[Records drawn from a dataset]
◇ ◇ ◇ ◇

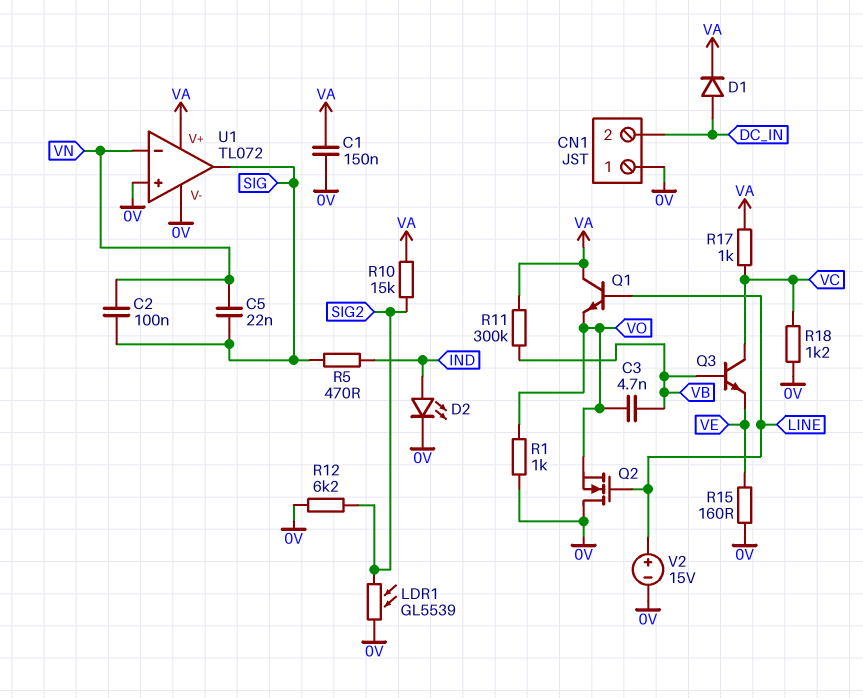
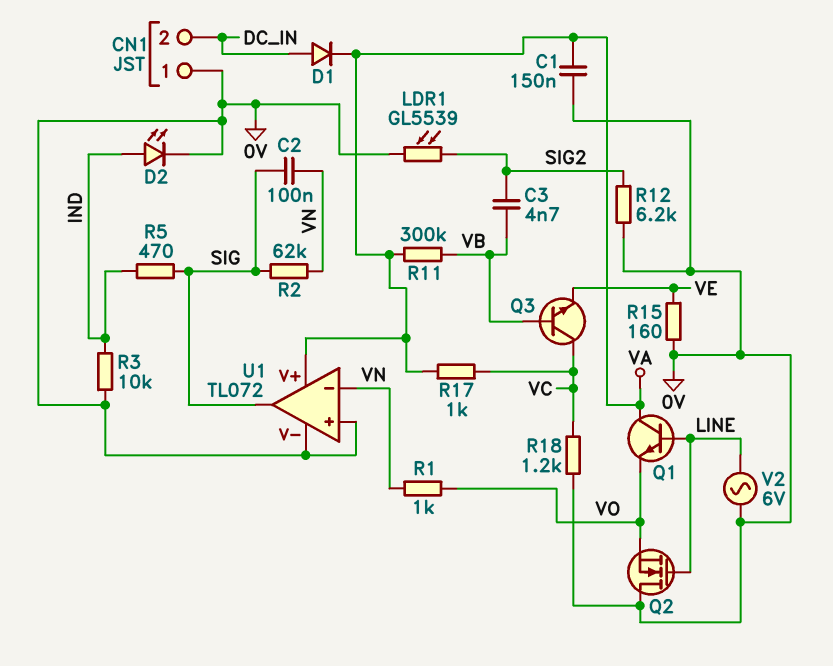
C3: 4.7nF (VB, VO) -> 4.7nF (SIG2, VB)
C5: 22nF (SIG, VN) -> none
R1: 1k (0V, VO) -> 1k (VN, VO)
R2: none -> 62k (SIG, VN)
R3: none -> 10k (0V, IND)
R10: 15k (SIG2, VA) -> none
V2: 15V (plus LINE, minus 0V) -> AC 6V (0V, LINE)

◇ ◇ ◇ ◇

Word for word, repeat the line holding "R10: 15k (SIG2, VA) -> none" and all lines after it through the end of the entries above.

R10: 15k (SIG2, VA) -> none
V2: 15V (plus LINE, minus 0V) -> AC 6V (0V, LINE)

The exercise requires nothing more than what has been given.